##### Data supplied

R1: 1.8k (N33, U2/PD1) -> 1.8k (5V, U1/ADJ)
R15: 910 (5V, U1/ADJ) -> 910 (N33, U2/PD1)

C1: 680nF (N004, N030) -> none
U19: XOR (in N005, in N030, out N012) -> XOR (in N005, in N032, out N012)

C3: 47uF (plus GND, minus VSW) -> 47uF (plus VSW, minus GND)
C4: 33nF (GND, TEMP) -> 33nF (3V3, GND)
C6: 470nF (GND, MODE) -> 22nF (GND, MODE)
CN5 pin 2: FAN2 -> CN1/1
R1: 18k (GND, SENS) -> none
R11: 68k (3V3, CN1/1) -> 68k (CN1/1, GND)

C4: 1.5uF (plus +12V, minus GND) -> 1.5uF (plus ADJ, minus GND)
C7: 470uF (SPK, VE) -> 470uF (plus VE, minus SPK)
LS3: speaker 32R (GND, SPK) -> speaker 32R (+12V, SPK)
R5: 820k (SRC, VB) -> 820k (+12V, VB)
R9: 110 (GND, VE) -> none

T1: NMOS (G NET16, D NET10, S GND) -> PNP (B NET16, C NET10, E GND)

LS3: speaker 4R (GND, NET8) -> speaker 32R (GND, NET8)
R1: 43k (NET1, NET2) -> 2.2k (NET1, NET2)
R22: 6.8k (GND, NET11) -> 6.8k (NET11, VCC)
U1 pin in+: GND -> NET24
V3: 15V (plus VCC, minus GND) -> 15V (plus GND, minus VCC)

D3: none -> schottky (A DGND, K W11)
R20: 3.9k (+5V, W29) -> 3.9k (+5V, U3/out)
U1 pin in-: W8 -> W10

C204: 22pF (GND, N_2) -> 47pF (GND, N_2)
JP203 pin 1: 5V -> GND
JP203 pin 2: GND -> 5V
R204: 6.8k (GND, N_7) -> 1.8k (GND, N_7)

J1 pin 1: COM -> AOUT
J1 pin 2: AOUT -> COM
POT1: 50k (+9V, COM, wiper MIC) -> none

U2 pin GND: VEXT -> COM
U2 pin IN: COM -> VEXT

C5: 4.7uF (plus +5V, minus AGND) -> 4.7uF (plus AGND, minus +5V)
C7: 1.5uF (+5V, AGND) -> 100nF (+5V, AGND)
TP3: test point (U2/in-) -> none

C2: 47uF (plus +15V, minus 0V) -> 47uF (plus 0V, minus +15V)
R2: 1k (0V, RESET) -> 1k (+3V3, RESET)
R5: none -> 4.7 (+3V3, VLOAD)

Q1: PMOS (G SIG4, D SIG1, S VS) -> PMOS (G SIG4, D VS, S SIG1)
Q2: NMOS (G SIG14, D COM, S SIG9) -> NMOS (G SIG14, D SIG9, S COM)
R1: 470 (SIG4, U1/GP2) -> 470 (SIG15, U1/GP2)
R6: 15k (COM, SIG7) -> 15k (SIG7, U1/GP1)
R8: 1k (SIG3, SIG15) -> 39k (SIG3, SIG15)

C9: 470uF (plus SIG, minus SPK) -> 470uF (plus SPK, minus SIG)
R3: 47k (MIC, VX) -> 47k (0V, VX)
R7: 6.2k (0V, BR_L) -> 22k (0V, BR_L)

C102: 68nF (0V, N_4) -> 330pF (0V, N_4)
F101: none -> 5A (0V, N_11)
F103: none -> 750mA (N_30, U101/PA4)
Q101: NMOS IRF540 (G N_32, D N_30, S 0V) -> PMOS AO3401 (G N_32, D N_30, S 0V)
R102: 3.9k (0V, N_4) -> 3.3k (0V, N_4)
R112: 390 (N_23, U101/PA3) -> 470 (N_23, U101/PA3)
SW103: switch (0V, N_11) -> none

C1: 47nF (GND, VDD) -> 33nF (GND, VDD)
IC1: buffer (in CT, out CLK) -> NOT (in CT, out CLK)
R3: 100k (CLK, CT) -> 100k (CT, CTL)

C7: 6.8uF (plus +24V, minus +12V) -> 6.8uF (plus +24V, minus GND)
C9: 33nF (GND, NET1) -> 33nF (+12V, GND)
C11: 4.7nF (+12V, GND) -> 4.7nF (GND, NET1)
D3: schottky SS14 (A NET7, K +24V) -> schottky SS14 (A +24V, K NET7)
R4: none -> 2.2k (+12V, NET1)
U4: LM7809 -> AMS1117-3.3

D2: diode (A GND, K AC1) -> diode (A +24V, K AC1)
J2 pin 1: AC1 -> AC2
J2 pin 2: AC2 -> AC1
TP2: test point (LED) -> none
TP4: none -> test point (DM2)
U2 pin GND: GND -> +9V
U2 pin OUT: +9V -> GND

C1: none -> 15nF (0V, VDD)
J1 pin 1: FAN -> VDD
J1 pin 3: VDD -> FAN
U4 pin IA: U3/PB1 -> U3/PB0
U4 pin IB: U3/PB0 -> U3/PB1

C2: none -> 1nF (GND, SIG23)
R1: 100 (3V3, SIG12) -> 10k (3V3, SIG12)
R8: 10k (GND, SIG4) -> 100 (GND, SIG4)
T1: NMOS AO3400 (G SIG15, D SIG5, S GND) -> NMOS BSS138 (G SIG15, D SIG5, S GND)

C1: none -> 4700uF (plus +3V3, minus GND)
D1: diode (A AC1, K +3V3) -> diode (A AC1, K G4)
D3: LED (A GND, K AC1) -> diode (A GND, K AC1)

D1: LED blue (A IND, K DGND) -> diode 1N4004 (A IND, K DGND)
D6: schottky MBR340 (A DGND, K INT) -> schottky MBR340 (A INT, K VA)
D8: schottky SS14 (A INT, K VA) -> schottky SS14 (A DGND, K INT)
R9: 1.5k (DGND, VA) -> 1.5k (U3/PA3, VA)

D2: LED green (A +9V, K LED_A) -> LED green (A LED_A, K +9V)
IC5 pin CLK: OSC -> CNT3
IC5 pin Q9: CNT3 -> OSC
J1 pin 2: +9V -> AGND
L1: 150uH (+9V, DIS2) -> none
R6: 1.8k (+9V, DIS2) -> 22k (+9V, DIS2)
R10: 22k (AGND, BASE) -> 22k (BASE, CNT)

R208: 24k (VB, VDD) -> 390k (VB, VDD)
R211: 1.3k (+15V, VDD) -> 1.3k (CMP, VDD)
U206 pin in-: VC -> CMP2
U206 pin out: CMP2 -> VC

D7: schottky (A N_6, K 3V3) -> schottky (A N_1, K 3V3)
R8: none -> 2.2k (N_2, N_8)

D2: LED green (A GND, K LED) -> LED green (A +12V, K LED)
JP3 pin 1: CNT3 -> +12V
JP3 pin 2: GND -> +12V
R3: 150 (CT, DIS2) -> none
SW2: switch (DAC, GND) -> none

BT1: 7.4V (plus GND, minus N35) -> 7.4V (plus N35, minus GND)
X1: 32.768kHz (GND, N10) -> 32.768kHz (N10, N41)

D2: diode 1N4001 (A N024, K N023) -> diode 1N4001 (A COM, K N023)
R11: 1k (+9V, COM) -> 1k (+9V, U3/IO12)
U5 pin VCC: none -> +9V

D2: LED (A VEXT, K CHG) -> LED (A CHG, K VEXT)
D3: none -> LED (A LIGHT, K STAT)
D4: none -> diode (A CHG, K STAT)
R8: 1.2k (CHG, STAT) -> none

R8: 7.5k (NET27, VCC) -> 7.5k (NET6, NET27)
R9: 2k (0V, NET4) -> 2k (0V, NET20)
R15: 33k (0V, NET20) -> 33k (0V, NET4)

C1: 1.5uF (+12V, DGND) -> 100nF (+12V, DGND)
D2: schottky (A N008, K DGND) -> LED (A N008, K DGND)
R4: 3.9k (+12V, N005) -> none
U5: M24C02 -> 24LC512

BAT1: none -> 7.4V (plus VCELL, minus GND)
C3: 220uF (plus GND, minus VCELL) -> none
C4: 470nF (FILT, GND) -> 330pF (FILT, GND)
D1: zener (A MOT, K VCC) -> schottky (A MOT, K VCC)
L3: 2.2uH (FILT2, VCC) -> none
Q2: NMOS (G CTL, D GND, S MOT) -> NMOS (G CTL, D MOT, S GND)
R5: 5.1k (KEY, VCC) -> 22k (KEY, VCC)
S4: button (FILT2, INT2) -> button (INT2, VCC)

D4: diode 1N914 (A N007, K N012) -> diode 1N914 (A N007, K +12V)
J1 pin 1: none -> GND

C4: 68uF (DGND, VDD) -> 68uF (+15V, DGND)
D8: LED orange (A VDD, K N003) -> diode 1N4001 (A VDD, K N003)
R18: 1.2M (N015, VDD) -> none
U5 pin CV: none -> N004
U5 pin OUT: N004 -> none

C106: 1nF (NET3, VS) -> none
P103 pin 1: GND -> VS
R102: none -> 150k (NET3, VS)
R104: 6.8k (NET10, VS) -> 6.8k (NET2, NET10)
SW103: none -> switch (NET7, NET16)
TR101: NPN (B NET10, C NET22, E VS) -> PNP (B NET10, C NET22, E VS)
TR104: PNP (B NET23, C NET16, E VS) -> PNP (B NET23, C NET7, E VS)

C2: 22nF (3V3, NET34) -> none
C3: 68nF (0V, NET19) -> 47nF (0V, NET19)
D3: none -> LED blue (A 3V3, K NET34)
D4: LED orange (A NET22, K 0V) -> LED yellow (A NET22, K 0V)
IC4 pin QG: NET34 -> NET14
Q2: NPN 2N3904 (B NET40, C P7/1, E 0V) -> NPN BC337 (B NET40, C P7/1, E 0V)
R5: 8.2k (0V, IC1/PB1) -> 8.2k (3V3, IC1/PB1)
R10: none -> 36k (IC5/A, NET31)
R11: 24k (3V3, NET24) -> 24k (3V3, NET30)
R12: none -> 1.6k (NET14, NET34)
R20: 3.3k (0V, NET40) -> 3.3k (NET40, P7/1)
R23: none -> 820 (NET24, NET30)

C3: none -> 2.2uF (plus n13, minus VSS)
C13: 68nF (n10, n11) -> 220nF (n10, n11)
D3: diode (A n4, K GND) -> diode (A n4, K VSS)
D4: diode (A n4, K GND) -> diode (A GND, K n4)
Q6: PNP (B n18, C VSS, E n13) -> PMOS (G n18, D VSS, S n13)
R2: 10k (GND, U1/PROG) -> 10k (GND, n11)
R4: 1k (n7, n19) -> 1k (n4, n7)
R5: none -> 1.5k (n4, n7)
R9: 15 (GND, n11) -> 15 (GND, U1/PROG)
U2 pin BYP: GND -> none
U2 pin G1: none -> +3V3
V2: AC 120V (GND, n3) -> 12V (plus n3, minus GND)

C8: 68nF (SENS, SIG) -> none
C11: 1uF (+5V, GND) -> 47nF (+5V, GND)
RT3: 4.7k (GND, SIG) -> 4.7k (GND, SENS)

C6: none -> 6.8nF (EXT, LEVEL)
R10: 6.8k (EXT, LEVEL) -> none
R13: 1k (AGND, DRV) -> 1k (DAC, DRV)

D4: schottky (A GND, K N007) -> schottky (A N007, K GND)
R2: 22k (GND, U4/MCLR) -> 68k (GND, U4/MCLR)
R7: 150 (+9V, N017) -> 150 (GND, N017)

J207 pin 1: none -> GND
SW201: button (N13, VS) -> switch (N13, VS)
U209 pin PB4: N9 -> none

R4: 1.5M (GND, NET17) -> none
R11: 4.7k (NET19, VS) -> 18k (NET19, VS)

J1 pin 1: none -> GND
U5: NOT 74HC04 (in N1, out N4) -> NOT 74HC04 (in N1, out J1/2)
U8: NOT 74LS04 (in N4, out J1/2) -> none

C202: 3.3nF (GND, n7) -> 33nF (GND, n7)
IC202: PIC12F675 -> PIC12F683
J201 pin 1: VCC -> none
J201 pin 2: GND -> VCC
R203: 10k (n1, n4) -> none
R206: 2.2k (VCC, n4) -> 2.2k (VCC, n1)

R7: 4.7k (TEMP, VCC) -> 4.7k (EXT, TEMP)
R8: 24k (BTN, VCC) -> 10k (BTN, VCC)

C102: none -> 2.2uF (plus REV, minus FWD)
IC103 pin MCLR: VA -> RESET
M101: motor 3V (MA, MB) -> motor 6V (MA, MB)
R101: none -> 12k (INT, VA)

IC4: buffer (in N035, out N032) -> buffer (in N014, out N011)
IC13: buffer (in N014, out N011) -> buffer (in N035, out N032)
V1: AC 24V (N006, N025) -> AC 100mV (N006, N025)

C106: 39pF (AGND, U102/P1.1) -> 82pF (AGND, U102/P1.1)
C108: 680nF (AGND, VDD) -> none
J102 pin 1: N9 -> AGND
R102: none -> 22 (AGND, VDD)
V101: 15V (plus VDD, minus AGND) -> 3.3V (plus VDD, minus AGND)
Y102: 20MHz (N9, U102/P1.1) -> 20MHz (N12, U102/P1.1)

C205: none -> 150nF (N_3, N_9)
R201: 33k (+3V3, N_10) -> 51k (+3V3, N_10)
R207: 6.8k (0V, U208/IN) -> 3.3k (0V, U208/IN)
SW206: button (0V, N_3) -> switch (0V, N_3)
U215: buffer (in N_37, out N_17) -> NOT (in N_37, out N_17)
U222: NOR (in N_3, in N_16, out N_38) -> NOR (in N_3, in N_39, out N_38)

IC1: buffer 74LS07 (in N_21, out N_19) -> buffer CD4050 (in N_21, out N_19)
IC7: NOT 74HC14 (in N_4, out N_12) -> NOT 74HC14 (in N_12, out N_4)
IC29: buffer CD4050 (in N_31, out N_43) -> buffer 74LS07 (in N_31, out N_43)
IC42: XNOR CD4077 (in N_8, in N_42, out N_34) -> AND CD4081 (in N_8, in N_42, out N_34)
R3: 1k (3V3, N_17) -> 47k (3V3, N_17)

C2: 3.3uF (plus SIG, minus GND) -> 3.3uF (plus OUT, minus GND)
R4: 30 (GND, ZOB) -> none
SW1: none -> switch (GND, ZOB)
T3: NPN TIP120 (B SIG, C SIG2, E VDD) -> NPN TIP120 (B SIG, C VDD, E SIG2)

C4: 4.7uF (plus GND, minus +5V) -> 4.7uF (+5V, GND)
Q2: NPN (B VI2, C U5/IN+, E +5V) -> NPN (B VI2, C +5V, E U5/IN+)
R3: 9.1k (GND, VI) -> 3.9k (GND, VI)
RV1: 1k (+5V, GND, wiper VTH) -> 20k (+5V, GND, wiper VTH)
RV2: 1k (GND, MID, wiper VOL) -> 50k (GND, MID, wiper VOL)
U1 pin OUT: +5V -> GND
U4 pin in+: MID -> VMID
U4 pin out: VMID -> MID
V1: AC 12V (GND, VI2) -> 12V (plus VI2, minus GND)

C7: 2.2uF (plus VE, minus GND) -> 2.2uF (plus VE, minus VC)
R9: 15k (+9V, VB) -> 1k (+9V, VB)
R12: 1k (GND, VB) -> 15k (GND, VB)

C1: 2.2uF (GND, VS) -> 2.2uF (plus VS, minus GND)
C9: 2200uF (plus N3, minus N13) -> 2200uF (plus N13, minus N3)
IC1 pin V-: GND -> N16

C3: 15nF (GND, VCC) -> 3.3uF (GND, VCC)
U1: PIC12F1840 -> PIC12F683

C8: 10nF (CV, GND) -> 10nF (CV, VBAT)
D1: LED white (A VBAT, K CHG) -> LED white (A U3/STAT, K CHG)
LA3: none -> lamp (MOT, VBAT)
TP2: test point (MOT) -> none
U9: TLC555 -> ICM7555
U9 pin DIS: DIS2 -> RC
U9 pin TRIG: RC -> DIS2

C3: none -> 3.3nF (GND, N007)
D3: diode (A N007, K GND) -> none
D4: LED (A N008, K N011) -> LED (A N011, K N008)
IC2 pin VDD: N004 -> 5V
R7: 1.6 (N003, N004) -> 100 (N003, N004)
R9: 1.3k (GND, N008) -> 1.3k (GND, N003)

##########

Description of the task: Output only an exact transcription of the lines above from the one with "V101: 15V (plus" up to and including the one with "IC29: buffer CD4050".

Response box:
V101: 15V (plus VDD, minus AGND) -> 3.3V (plus VDD, minus AGND)
Y102: 20MHz (N9, U102/P1.1) -> 20MHz (N12, U102/P1.1)

C205: none -> 150nF (N_3, N_9)
R201: 33k (+3V3, N_10) -> 51k (+3V3, N_10)
R207: 6.8k (0V, U208/IN) -> 3.3k (0V, U208/IN)
SW206: button (0V, N_3) -> switch (0V, N_3)
U215: buffer (in N_37, out N_17) -> NOT (in N_37, out N_17)
U222: NOR (in N_3, in N_16, out N_38) -> NOR (in N_3, in N_39, out N_38)

IC1: buffer 74LS07 (in N_21, out N_19) -> buffer CD4050 (in N_21, out N_19)
IC7: NOT 74HC14 (in N_4, out N_12) -> NOT 74HC14 (in N_12, out N_4)
IC29: buffer CD4050 (in N_31, out N_43) -> buffer 74LS07 (in N_31, out N_43)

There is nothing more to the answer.